──────── Supplied information

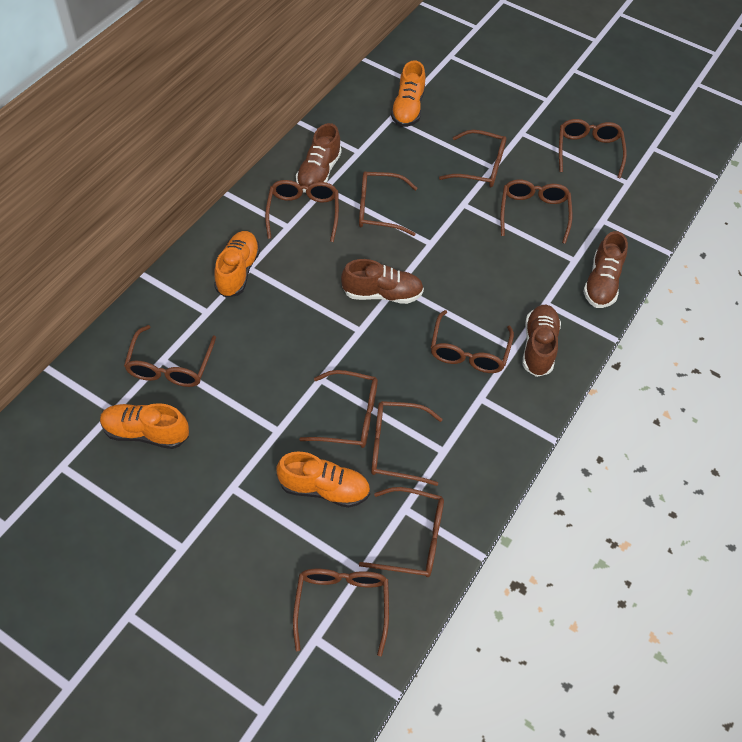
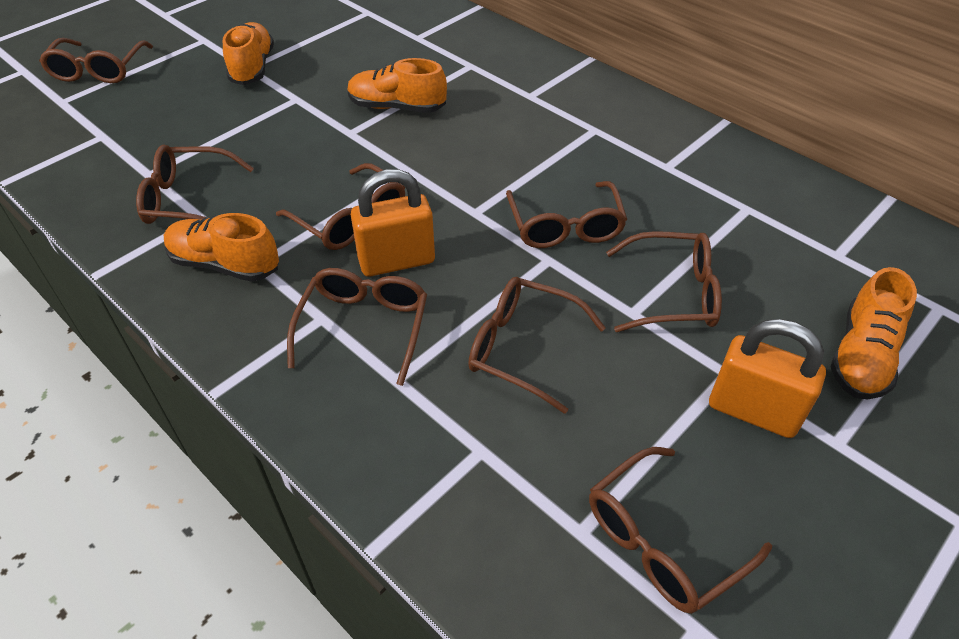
brown glasses: 11 -> 8
brown shoe: 4 -> 0
orange padlock: 0 -> 2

────────────────

How to complete this task. Print the material above word for word, and keep the pictures out of it.

Task result.
brown glasses: 11 -> 8
brown shoe: 4 -> 0
orange padlock: 0 -> 2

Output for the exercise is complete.